Work request:
Produce word for word the lines of the data below running from the one that has "[481,269,577,352] to [649,191,721,252]" to the one that has "to white_traffic_cone [848,161,886,216]", inclusive, and no others.

Source material:
- Opening Delimiter -

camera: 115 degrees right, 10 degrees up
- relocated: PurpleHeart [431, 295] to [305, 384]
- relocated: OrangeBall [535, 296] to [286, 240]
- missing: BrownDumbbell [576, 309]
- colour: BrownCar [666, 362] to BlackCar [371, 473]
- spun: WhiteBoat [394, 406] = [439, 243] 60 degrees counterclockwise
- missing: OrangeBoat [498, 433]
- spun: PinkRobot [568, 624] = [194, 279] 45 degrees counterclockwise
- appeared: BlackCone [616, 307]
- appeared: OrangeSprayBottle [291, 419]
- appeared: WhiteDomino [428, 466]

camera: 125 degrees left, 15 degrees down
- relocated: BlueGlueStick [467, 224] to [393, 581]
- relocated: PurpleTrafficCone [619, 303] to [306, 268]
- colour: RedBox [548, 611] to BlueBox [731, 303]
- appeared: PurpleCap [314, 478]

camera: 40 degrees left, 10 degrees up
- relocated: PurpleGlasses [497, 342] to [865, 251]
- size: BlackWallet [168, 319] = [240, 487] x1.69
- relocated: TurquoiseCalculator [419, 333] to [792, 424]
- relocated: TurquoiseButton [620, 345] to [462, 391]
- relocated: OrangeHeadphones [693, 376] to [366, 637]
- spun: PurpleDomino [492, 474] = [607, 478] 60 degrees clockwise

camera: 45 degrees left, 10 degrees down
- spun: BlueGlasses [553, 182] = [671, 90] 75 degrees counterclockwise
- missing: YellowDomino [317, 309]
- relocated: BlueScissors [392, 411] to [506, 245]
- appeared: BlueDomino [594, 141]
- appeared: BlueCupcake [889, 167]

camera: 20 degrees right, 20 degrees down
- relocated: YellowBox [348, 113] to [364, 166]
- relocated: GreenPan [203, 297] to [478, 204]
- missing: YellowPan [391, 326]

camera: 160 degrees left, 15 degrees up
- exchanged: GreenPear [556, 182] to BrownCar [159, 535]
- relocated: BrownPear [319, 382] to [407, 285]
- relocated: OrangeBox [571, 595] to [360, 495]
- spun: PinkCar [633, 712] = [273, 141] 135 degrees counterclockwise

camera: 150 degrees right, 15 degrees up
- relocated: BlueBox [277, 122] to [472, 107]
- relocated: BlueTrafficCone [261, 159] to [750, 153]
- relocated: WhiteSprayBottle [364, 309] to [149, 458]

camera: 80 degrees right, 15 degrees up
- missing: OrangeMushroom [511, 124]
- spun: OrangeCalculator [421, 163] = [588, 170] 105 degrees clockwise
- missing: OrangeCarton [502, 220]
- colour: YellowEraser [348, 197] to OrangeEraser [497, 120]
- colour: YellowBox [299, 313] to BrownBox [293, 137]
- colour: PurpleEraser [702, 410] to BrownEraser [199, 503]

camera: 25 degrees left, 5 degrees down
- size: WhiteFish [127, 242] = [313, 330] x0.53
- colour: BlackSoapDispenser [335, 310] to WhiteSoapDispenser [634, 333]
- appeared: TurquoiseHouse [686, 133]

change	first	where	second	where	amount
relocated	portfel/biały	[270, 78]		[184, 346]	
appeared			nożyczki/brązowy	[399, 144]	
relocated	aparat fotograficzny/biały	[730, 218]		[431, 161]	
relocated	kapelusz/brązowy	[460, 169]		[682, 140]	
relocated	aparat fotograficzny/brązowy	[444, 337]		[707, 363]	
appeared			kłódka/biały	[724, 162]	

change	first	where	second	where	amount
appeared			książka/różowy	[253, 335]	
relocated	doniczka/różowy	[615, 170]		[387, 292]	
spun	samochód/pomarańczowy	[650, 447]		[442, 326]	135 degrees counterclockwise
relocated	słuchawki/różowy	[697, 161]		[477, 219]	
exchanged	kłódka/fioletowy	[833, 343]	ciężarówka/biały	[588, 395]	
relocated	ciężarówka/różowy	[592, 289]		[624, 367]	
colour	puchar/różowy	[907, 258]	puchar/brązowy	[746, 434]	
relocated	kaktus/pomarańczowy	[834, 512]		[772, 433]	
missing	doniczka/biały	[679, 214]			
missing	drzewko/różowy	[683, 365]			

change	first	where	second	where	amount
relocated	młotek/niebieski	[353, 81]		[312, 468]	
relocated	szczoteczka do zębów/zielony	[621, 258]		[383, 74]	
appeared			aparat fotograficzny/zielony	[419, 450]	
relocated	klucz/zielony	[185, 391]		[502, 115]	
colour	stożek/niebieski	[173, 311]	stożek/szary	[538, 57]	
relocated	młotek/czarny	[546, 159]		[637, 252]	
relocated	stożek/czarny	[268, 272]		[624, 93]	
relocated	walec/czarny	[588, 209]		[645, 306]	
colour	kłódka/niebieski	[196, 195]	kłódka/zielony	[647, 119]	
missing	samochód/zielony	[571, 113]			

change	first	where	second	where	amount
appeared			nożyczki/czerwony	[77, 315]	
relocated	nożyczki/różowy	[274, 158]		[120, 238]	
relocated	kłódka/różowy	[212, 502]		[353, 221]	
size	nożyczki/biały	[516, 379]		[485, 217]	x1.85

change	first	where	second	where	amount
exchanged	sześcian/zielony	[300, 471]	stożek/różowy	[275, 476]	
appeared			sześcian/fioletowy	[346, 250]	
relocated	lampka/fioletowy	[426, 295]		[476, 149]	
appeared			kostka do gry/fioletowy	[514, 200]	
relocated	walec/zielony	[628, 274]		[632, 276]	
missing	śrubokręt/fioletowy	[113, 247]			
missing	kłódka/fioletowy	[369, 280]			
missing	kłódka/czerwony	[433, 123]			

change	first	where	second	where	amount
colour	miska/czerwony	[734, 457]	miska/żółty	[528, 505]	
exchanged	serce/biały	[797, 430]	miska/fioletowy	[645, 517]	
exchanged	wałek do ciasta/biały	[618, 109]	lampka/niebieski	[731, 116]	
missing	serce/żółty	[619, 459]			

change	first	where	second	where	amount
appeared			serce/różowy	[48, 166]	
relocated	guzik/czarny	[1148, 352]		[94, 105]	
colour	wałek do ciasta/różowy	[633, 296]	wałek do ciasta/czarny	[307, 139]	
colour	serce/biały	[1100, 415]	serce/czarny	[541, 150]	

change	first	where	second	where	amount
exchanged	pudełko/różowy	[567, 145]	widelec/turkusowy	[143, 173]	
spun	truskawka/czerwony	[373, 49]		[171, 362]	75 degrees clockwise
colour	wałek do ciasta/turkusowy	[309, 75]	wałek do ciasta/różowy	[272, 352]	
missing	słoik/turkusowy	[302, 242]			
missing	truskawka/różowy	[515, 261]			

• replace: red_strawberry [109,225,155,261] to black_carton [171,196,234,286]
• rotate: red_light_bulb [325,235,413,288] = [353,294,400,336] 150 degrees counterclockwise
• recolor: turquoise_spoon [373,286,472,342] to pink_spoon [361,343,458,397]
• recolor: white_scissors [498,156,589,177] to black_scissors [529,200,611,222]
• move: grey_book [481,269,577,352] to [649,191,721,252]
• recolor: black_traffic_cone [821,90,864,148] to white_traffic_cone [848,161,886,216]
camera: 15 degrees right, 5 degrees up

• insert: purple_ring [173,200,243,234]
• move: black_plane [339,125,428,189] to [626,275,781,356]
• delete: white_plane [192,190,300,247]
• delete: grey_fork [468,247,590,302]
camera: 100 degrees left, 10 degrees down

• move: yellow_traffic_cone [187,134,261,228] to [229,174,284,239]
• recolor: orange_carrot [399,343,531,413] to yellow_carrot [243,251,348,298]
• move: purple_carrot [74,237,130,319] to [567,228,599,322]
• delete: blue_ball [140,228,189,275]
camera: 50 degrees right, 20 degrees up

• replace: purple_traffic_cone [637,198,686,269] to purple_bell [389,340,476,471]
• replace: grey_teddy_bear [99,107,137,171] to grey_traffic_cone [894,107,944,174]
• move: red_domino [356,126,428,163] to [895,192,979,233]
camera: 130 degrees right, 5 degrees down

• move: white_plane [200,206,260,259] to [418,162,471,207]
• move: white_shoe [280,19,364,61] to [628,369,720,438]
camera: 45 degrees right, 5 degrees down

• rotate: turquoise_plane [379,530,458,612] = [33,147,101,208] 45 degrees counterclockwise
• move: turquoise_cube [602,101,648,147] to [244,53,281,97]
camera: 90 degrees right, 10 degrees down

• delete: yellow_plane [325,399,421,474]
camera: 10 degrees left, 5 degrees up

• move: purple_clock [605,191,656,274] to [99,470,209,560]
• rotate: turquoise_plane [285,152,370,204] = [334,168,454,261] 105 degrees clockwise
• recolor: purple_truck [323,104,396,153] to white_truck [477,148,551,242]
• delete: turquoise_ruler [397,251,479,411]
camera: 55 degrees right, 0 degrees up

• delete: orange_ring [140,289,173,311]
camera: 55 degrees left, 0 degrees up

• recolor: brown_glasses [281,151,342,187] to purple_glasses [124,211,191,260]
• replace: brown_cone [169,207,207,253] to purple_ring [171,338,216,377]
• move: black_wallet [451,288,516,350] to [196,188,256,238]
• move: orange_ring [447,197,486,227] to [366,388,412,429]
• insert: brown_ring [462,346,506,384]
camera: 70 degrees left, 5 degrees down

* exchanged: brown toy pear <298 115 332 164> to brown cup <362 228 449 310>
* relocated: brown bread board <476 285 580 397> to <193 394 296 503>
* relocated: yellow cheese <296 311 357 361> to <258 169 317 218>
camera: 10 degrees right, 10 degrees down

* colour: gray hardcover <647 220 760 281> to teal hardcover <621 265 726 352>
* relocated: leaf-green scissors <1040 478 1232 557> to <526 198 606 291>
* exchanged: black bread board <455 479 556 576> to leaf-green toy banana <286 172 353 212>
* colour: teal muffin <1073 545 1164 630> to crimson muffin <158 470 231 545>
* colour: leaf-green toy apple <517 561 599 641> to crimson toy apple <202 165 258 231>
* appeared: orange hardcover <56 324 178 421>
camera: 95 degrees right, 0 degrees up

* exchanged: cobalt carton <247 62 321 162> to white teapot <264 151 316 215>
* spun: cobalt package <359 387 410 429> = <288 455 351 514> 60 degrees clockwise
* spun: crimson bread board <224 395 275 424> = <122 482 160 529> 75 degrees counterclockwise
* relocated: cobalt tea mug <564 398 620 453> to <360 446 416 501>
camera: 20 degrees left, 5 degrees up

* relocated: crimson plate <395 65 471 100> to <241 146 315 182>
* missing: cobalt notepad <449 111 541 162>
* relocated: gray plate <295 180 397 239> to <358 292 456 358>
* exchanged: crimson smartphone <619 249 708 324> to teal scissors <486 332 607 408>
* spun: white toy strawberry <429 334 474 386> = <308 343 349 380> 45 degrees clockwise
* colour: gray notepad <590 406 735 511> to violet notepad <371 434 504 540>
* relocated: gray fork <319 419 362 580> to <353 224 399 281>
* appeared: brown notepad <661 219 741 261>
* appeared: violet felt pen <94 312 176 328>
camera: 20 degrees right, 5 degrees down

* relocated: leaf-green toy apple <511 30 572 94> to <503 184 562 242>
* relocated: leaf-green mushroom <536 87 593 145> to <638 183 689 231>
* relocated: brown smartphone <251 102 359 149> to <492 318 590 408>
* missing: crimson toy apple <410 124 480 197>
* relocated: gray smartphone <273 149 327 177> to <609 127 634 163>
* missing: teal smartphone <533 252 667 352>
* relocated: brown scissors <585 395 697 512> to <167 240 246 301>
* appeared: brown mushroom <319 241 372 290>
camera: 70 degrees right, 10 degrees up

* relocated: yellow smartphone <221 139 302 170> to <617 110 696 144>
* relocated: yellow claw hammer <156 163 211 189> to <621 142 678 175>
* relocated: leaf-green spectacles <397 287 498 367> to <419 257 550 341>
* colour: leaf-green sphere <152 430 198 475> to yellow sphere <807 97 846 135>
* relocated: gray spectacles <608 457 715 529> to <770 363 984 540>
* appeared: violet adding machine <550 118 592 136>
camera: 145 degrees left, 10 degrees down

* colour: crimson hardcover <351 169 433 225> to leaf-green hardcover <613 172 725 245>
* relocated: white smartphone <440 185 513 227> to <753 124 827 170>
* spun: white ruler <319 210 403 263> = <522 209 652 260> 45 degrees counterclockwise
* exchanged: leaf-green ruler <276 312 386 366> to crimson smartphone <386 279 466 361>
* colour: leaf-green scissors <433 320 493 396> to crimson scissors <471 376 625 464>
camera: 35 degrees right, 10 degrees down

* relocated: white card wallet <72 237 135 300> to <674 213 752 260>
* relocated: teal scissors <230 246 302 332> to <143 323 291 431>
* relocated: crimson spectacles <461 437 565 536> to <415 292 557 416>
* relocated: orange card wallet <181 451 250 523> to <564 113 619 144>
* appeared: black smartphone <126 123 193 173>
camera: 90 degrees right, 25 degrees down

- Closing Delimiter -

Result for this exercise:
• move: grey_book [481,269,577,352] to [649,191,721,252]
• recolor: black_traffic_cone [821,90,864,148] to white_traffic_cone [848,161,886,216]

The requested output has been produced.